Entries shown:
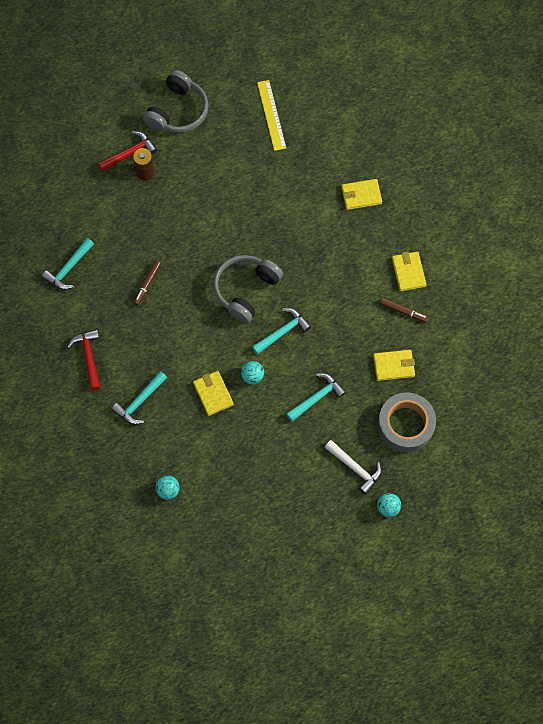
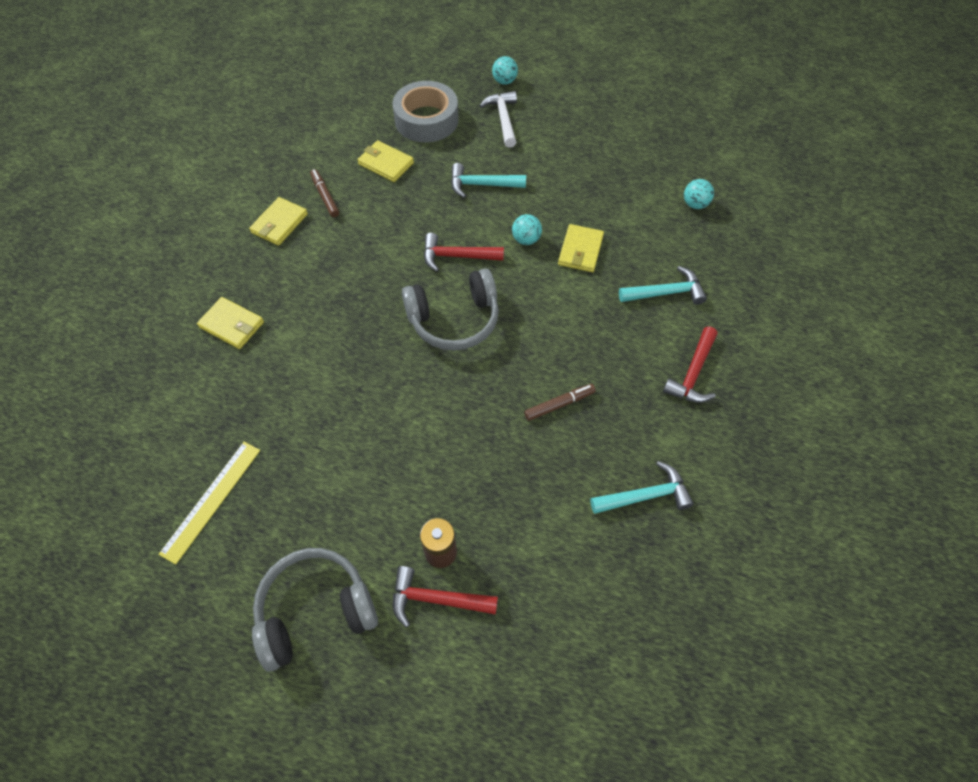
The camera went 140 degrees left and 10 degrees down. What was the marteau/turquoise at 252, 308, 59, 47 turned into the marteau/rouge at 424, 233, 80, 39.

...

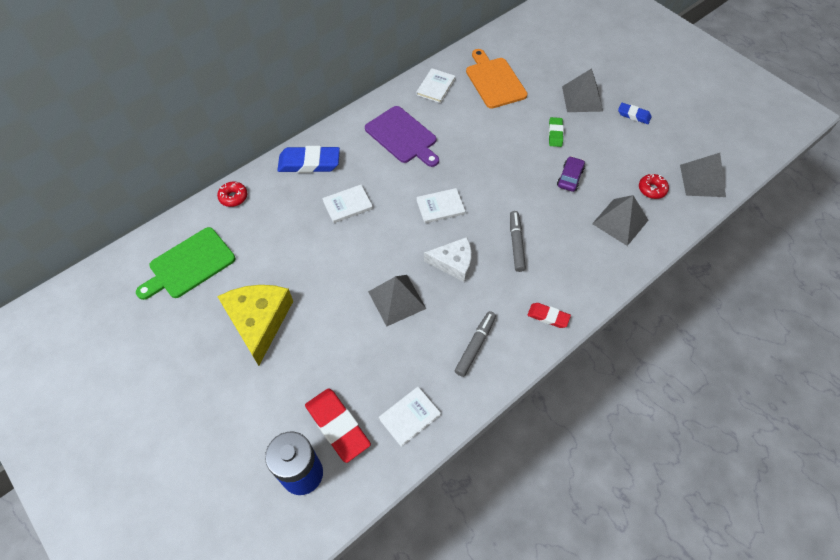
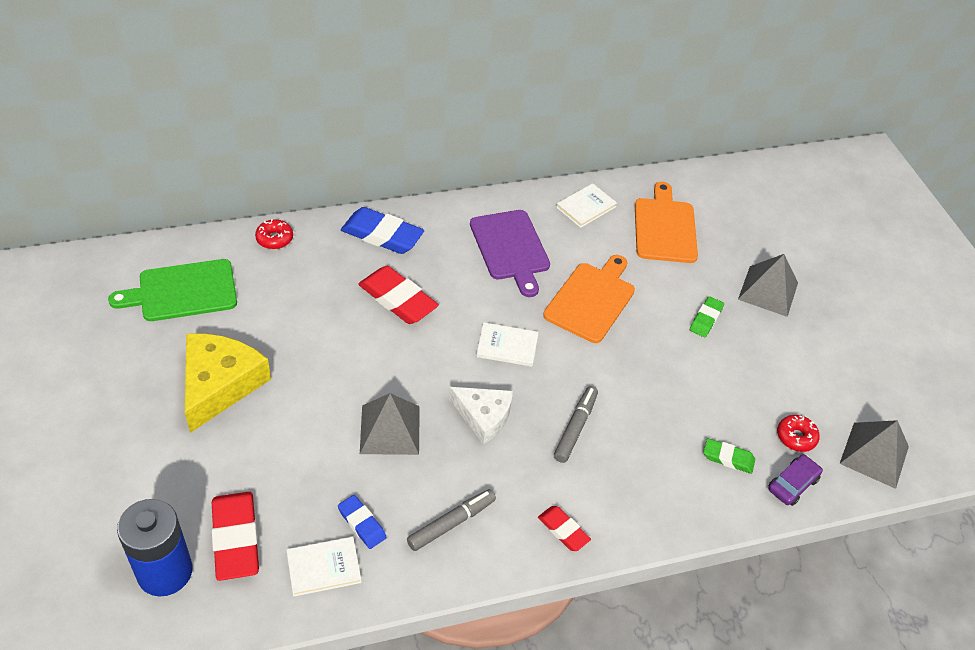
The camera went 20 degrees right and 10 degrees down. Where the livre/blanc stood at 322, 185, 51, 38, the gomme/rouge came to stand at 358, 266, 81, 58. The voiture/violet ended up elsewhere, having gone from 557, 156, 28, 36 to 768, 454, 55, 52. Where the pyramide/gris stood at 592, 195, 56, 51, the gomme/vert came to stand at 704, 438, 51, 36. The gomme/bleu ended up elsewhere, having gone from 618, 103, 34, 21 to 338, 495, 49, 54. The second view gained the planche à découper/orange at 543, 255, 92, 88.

---

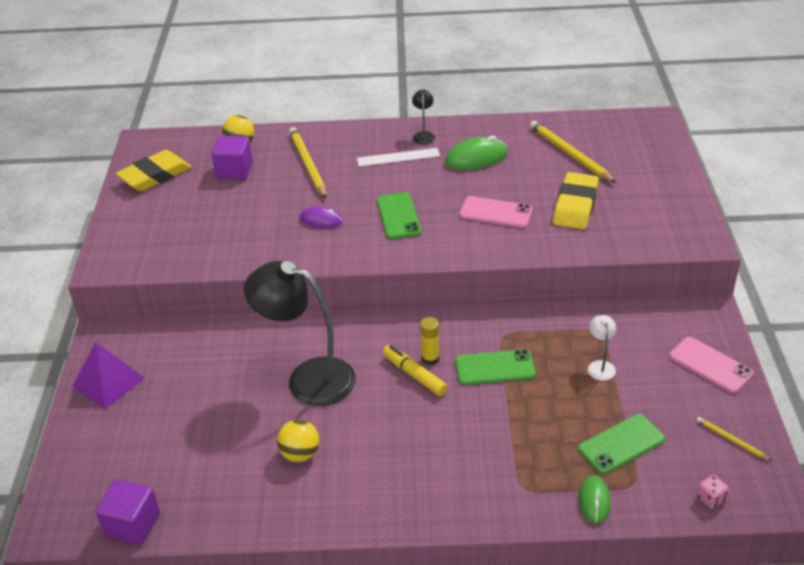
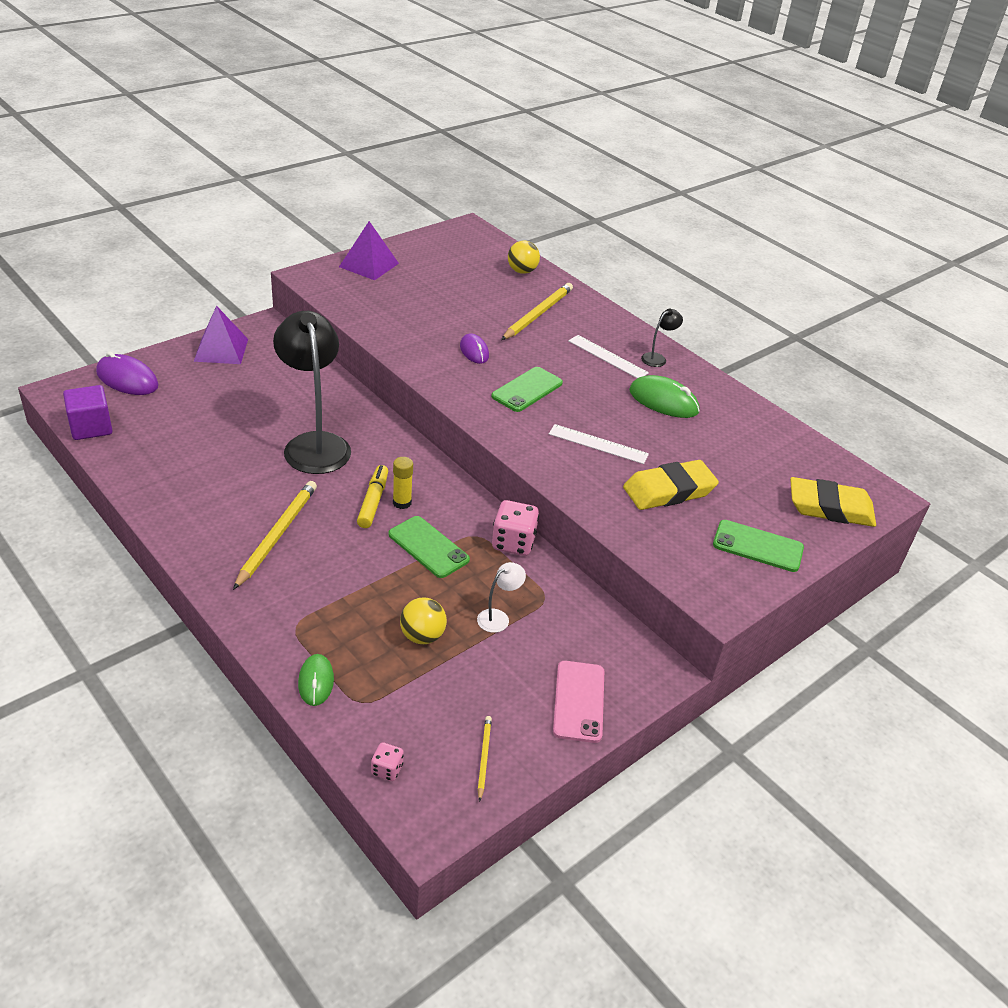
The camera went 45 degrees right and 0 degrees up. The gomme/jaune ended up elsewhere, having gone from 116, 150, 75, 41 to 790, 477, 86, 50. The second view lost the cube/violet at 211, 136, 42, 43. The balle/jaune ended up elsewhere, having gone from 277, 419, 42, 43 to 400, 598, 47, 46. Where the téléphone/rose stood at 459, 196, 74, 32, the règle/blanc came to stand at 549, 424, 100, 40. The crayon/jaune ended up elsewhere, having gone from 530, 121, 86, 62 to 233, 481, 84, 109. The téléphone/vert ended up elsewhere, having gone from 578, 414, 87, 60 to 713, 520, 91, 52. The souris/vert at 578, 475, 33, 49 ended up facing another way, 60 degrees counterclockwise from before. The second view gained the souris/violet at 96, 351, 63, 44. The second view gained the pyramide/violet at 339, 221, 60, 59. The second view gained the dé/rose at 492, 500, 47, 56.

Task statement: How many lines in these entries contain the string "elsewhere"? State the number and nothing more.

The answer: 2